PROBLEM STATEMENT:
Extract verbatim every line from the one containing "green domino: 1 -> 0" to the final line of the records below, inclusive, and exclude all pictures.

------------------------------------------------------------

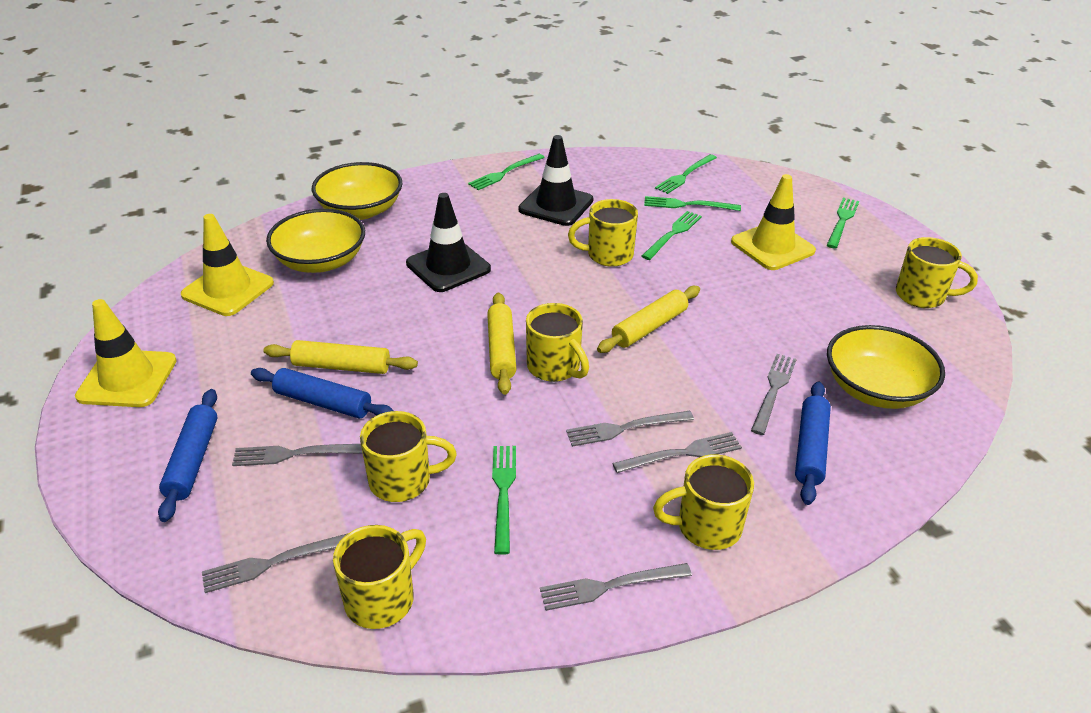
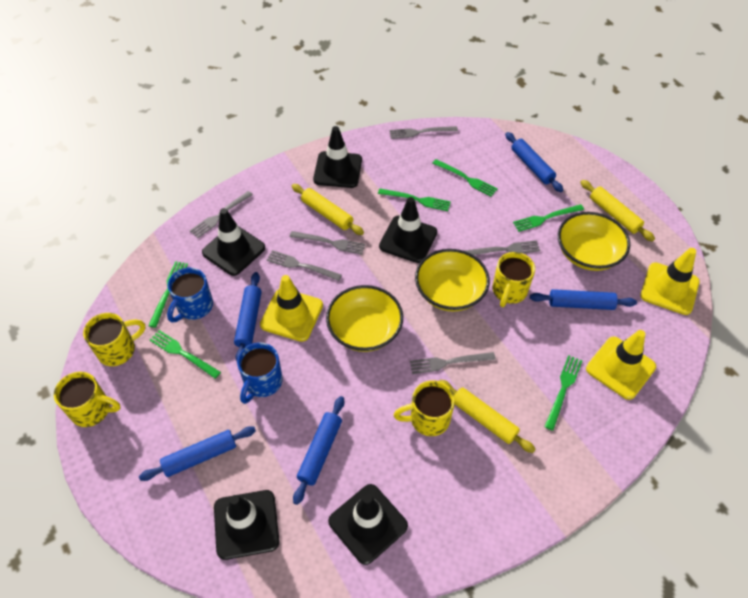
black traffic cone: 2 -> 5
blue mug: 0 -> 2
blue rolling pin: 3 -> 5
yellow mug: 6 -> 4

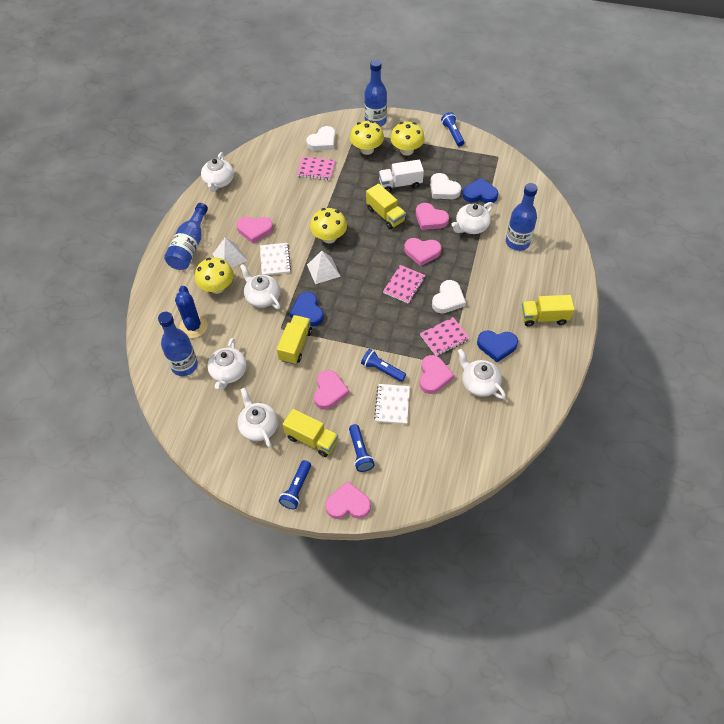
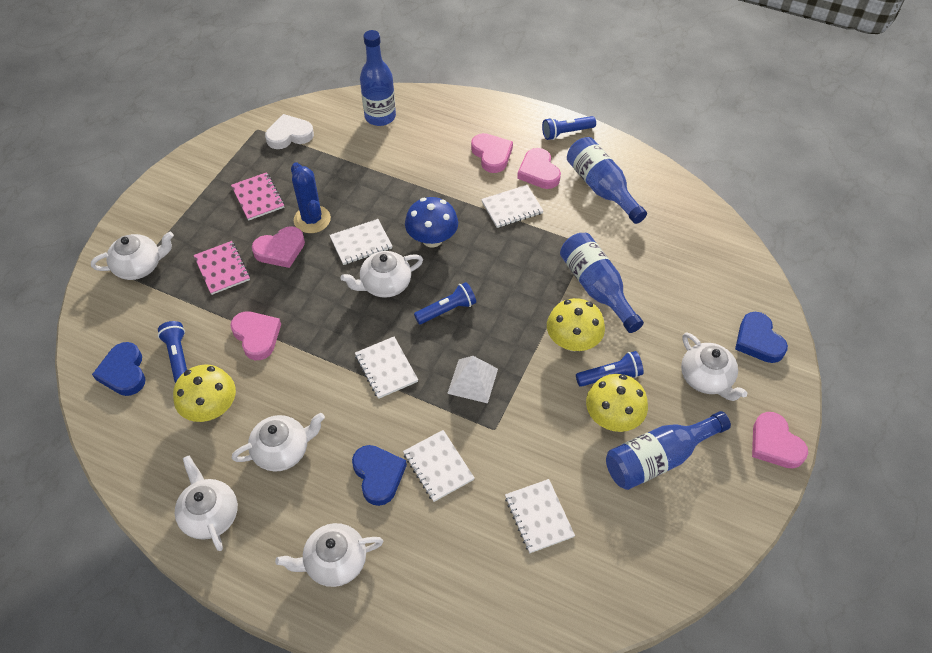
blue mushroom: 0 -> 1
pink heart: 6 -> 5
pink notebook: 3 -> 2
white heart: 3 -> 1
white notebook: 2 -> 5
white pyramid: 2 -> 1
white truck: 1 -> 0
yellow mushroom: 4 -> 3
yellow truck: 4 -> 0

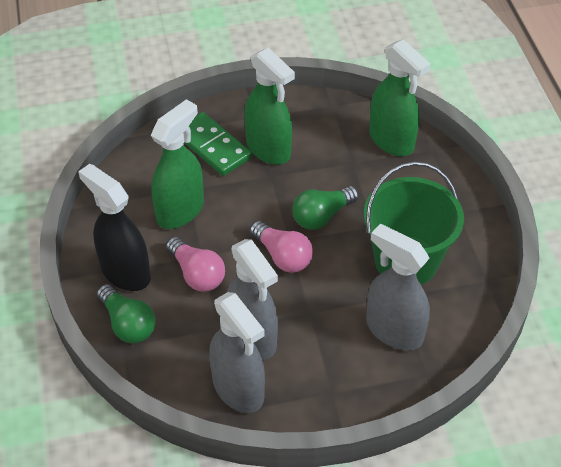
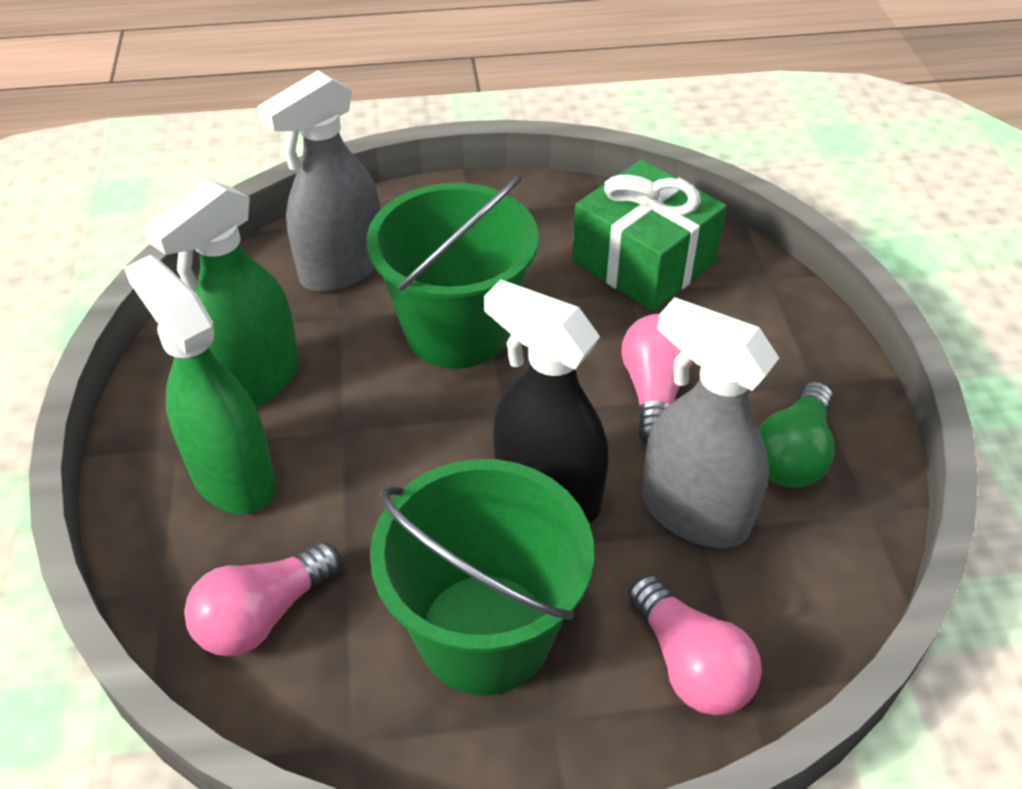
green bucket: 1 -> 2
green domino: 1 -> 0
green gift: 0 -> 1
green light bulb: 2 -> 1
green spray bottle: 3 -> 2
grey spray bottle: 3 -> 2
pink light bulb: 2 -> 3

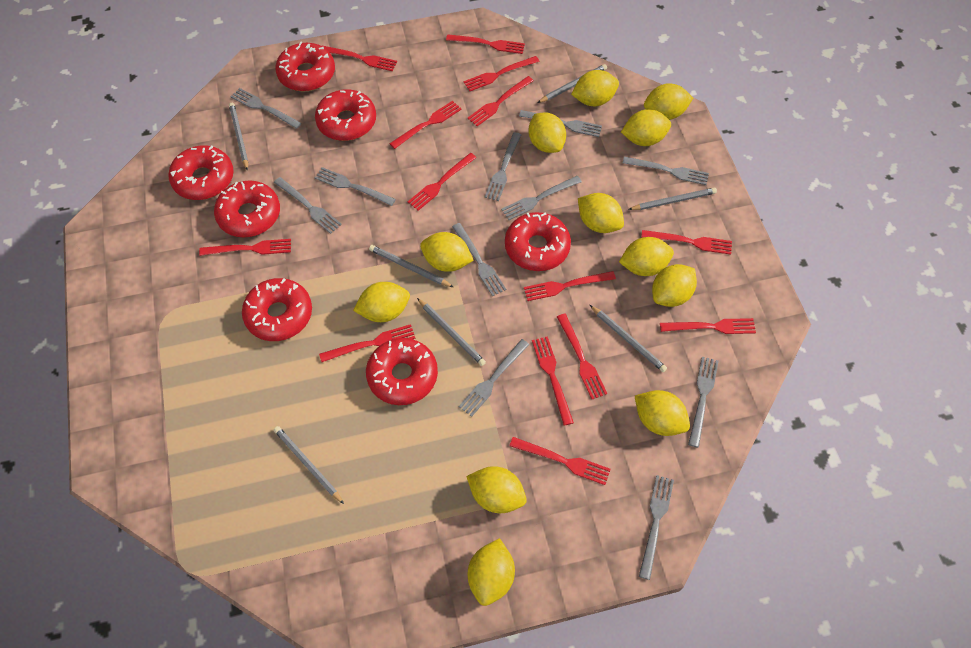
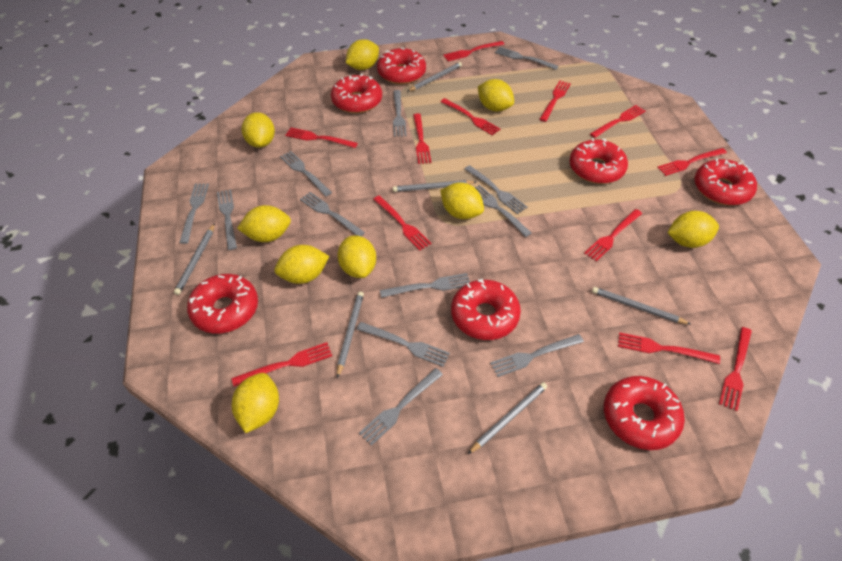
grey fork: 11 -> 12
grey pencil: 7 -> 6
red fork: 14 -> 12
yellow lemon: 12 -> 9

------------------------------------------------------------

SOLUTION TO THIS PROBLEM:
green domino: 1 -> 0
green gift: 0 -> 1
green light bulb: 2 -> 1
green spray bottle: 3 -> 2
grey spray bottle: 3 -> 2
pink light bulb: 2 -> 3

grey fork: 11 -> 12
grey pencil: 7 -> 6
red fork: 14 -> 12
yellow lemon: 12 -> 9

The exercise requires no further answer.